== ABOUT THIS TASK ==
Filter the listing below, keeping every line that holds "turned".
##### DATA EXCERPT
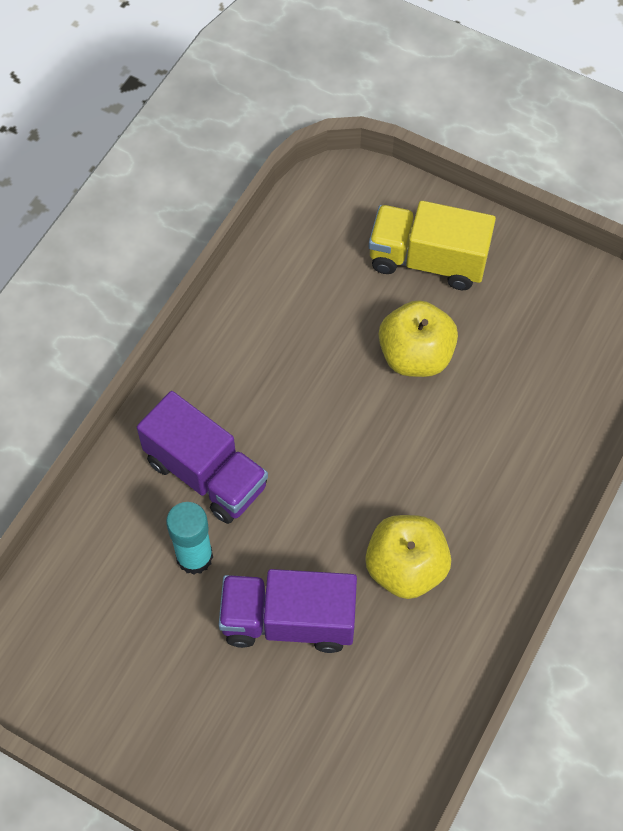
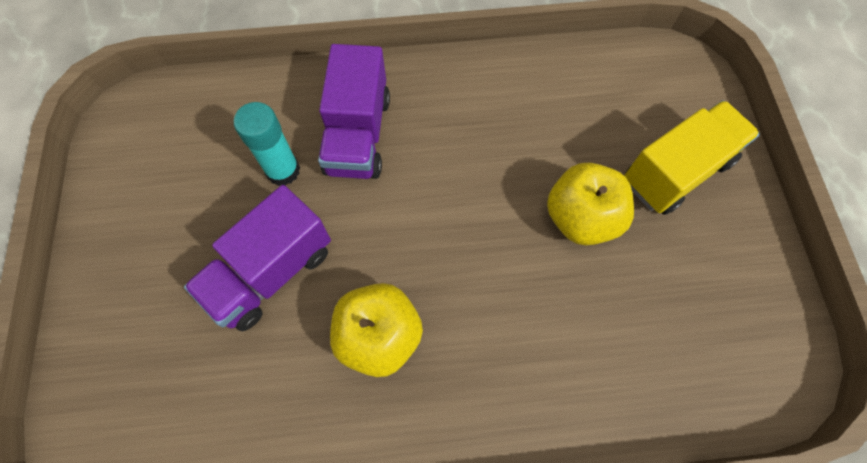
camera: 55 degrees right, 5 degrees up
(288, 621) = (271, 272): purple truck -> purple truck turned 105 degrees counterclockwise
(427, 260) = (676, 171): yellow truck -> yellow truck turned 75 degrees clockwise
##########
== EXERCISE RESULT ==
(288, 621) = (271, 272): purple truck -> purple truck turned 105 degrees counterclockwise
(427, 260) = (676, 171): yellow truck -> yellow truck turned 75 degrees clockwise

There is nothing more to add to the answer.